- What the task requires
Can you copy out the data exactly? Leave the images out.

- Data for analysis
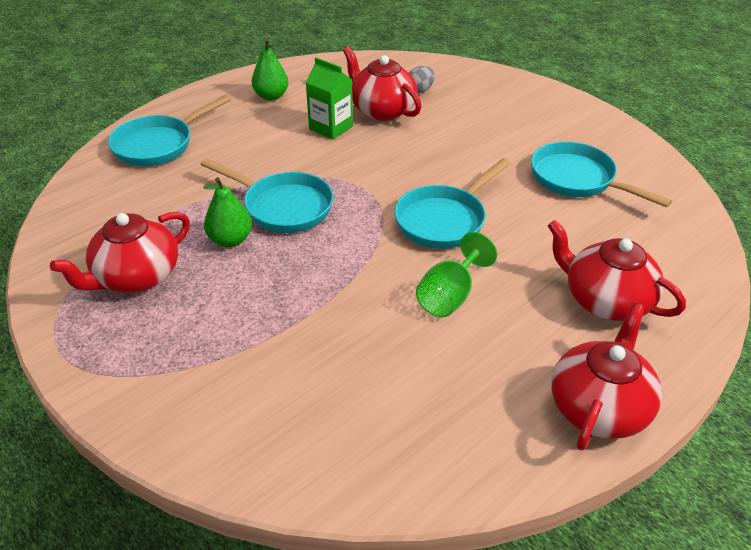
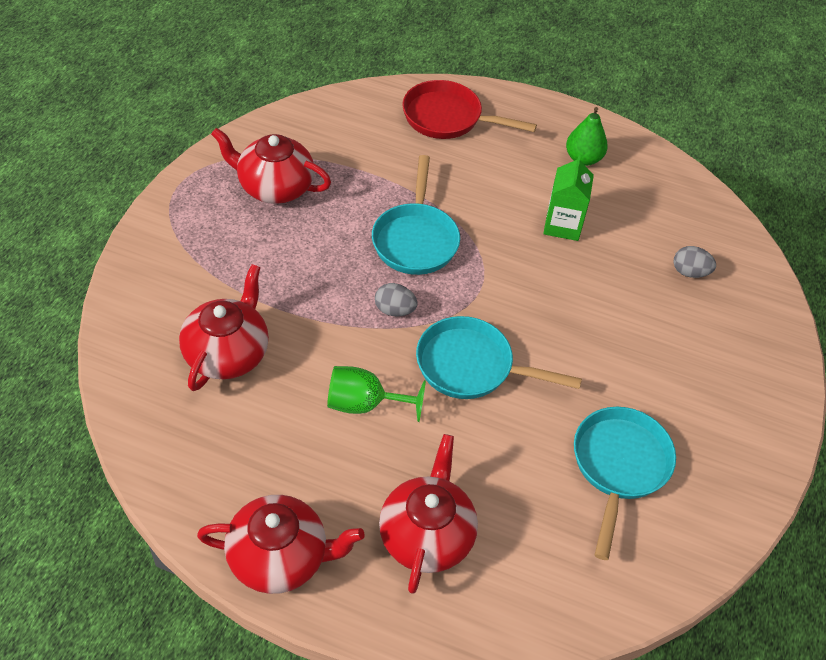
camera: 60 degrees right, 10 degrees up
(158, 145) = (448, 118): turquoise pan -> red pan
(230, 240) = (350, 223): green pear -> none
(355, 244) = (395, 310): none -> grey egg
(382, 110) = (626, 253): red teapot -> red teapot (228, 353)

- Answer box
camera: 60 degrees right, 10 degrees up
(158, 145) = (448, 118): turquoise pan -> red pan
(230, 240) = (350, 223): green pear -> none
(355, 244) = (395, 310): none -> grey egg
(382, 110) = (626, 253): red teapot -> red teapot (228, 353)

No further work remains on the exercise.